§ **WORK TO BE COMPLETED**:
Each line below must be reproduced exactly as it stands. Pictures stay out of the copy.

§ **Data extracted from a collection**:
[Start of section]

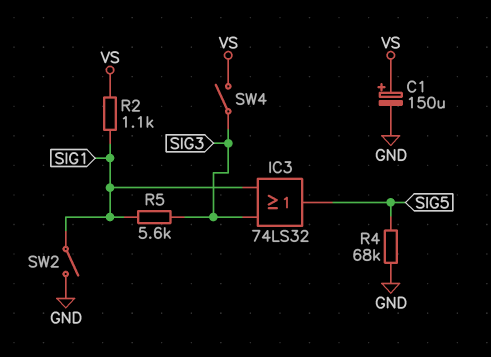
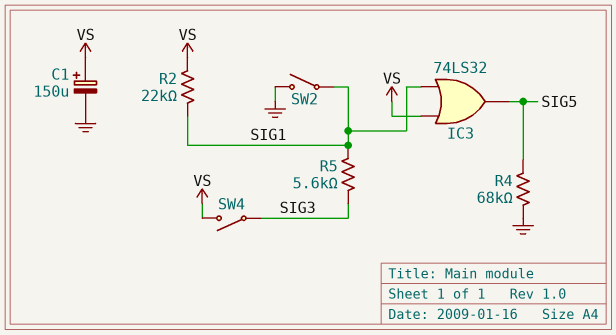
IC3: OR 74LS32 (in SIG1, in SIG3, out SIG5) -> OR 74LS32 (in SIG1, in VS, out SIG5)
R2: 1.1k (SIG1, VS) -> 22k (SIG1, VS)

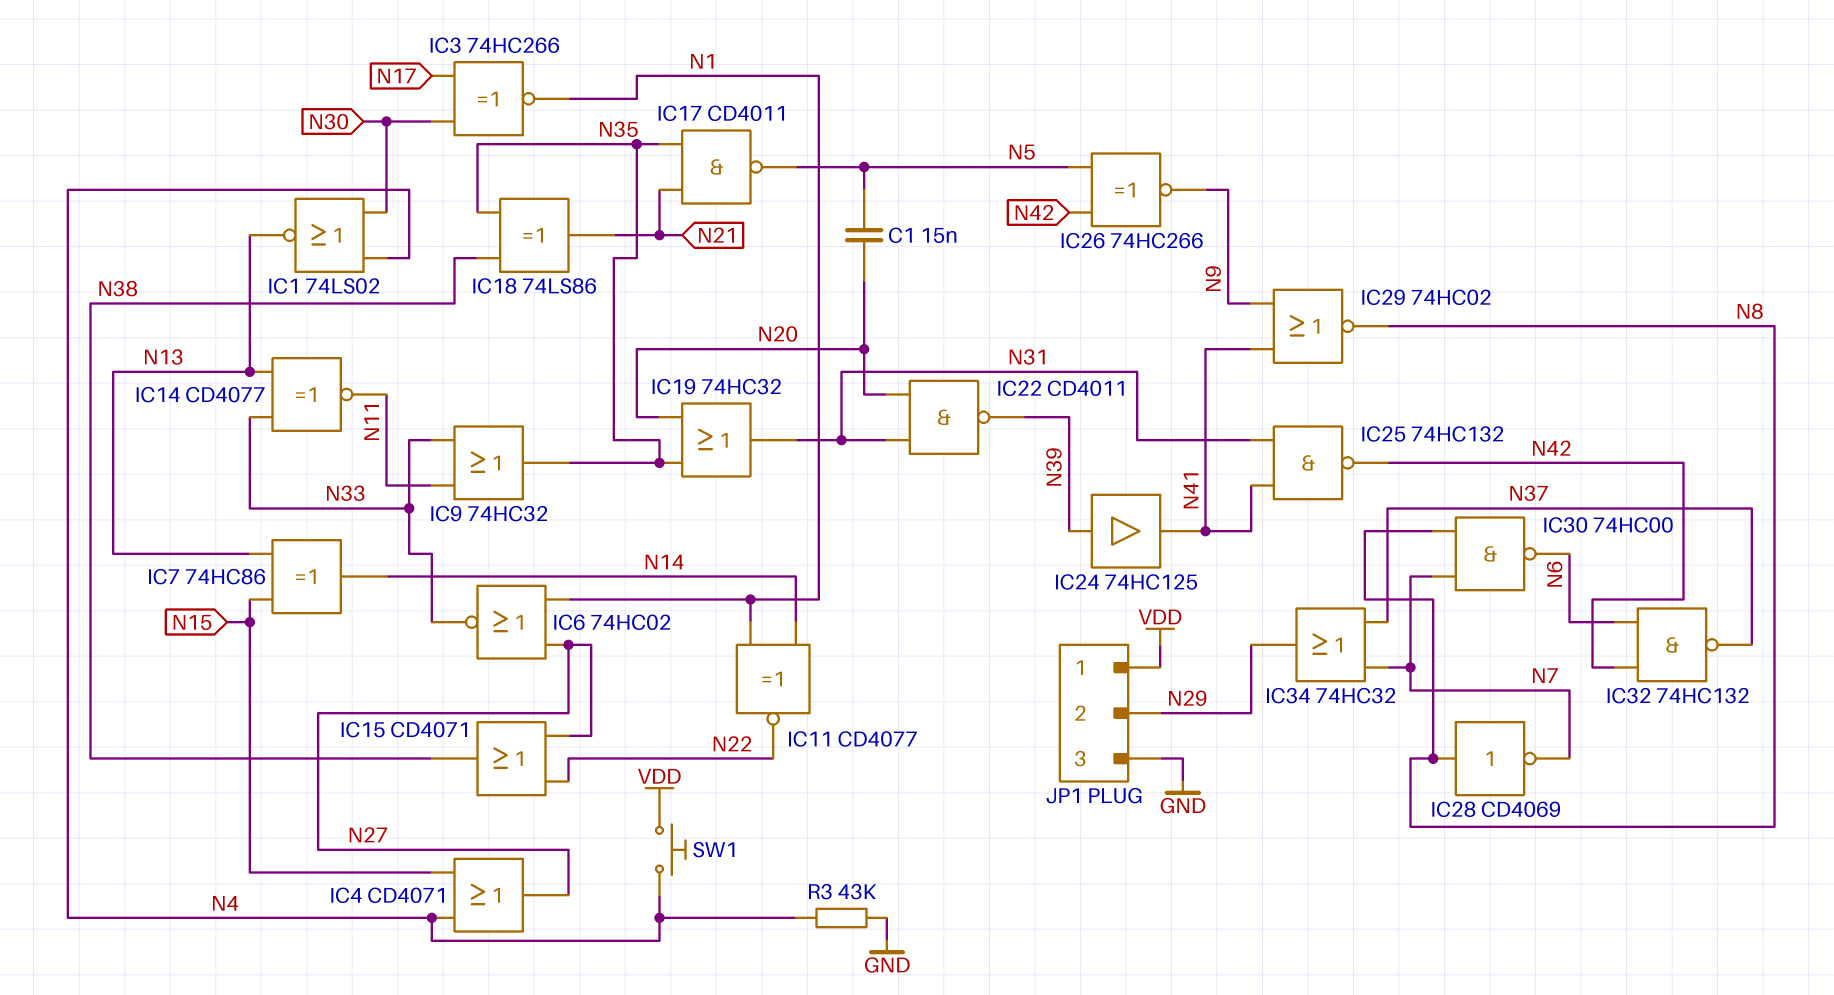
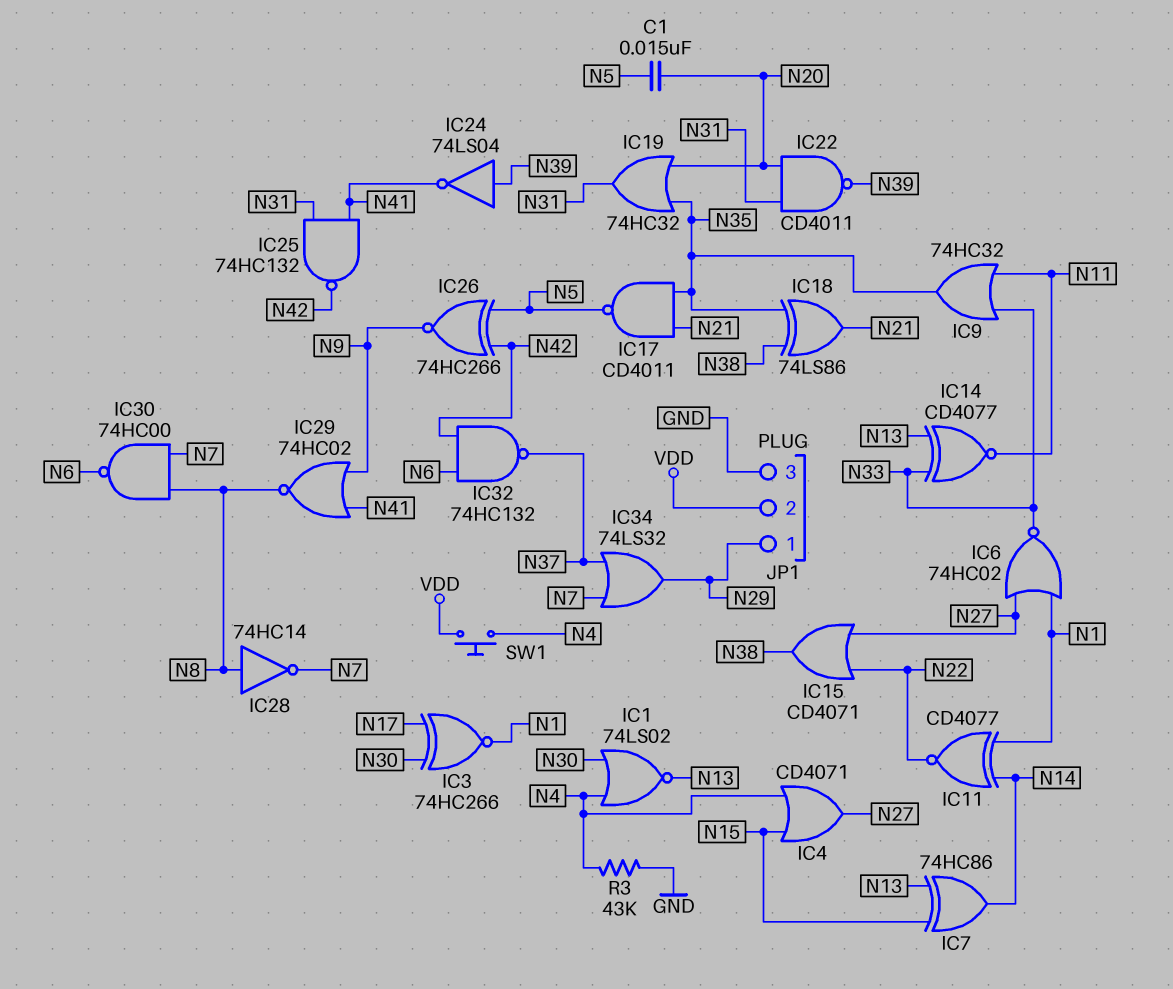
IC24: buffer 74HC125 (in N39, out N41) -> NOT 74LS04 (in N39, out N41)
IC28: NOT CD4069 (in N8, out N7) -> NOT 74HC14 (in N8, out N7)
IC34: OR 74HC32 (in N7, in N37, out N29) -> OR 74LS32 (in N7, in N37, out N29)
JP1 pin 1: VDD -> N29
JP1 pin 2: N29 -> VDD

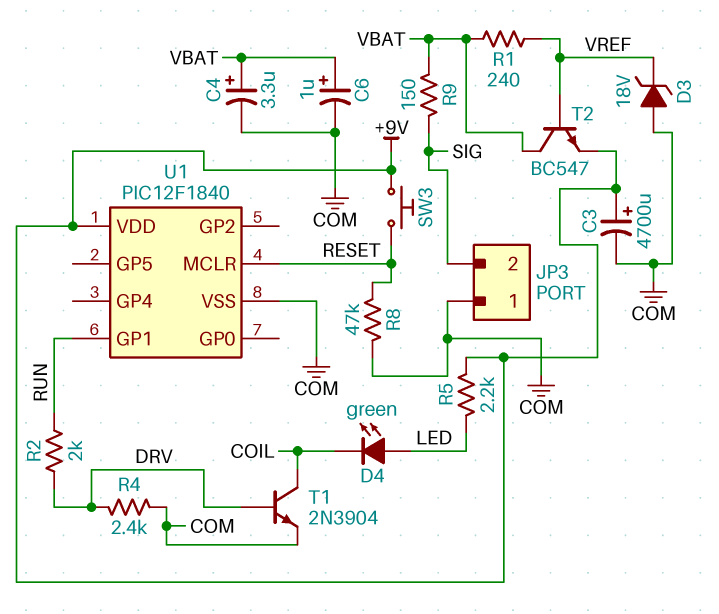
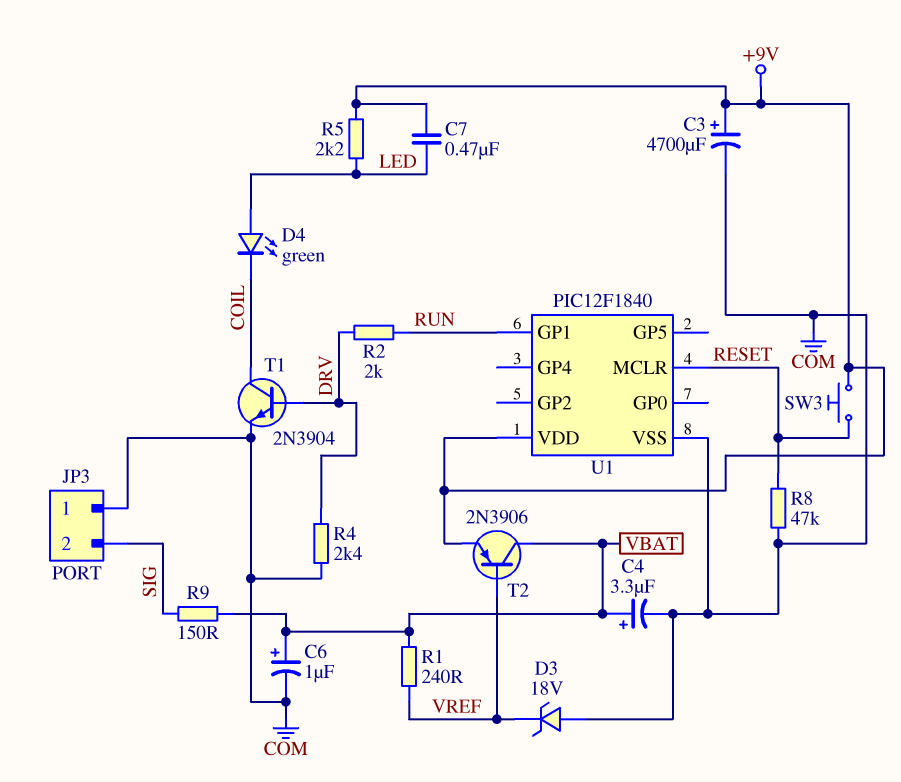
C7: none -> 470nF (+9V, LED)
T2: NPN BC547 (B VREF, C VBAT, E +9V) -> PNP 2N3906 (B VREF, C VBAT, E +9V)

[End of section]

§ **EXERCISE RESPONSE**:
IC3: OR 74LS32 (in SIG1, in SIG3, out SIG5) -> OR 74LS32 (in SIG1, in VS, out SIG5)
R2: 1.1k (SIG1, VS) -> 22k (SIG1, VS)

IC24: buffer 74HC125 (in N39, out N41) -> NOT 74LS04 (in N39, out N41)
IC28: NOT CD4069 (in N8, out N7) -> NOT 74HC14 (in N8, out N7)
IC34: OR 74HC32 (in N7, in N37, out N29) -> OR 74LS32 (in N7, in N37, out N29)
JP1 pin 1: VDD -> N29
JP1 pin 2: N29 -> VDD

C7: none -> 470nF (+9V, LED)
T2: NPN BC547 (B VREF, C VBAT, E +9V) -> PNP 2N3906 (B VREF, C VBAT, E +9V)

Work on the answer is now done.